--- Assignment ---
Please copy every line of the records below that holds the word "purple".

--- Data for this task ---

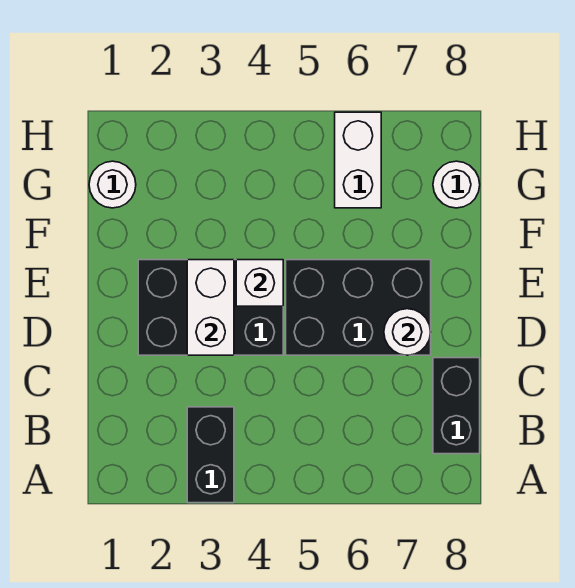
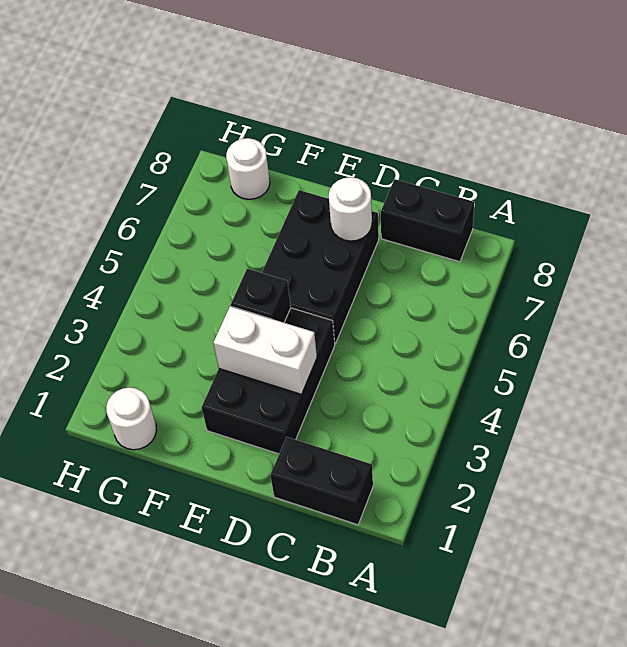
black brick A3:B3 level 1 -> black brick B1:C1 level 1
white brick E4 level 2 -> black brick E4 level 2
white brick G6:H6 level 1 -> none

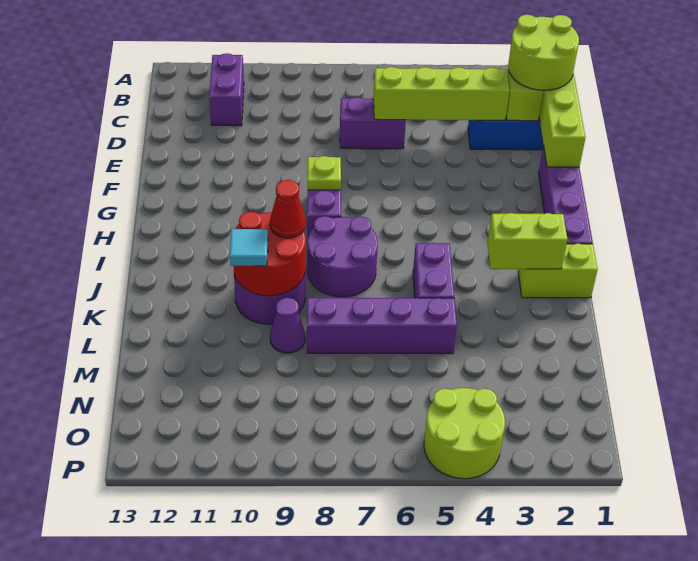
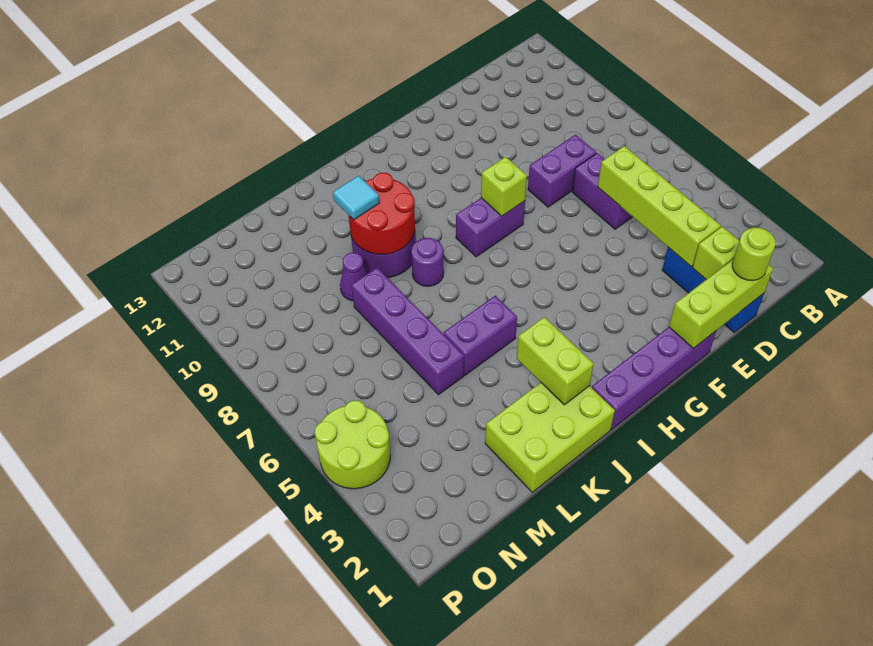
purple brick B11:C11 level 1 -> purple brick D8:E8 level 1
lime round brick C1:D2 level 3 -> lime round brick D1 level 3
lime plate G8 level 2 -> lime brick G8 level 2
purple round brick I7:J8 level 1 -> purple round brick J8 level 1
lime brick J1:J2 level 1 -> lime brick J1:L2 level 1
red cone J9 level 3 -> none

---

--- Exercise output ---
purple brick B11:C11 level 1 -> purple brick D8:E8 level 1
purple round brick I7:J8 level 1 -> purple round brick J8 level 1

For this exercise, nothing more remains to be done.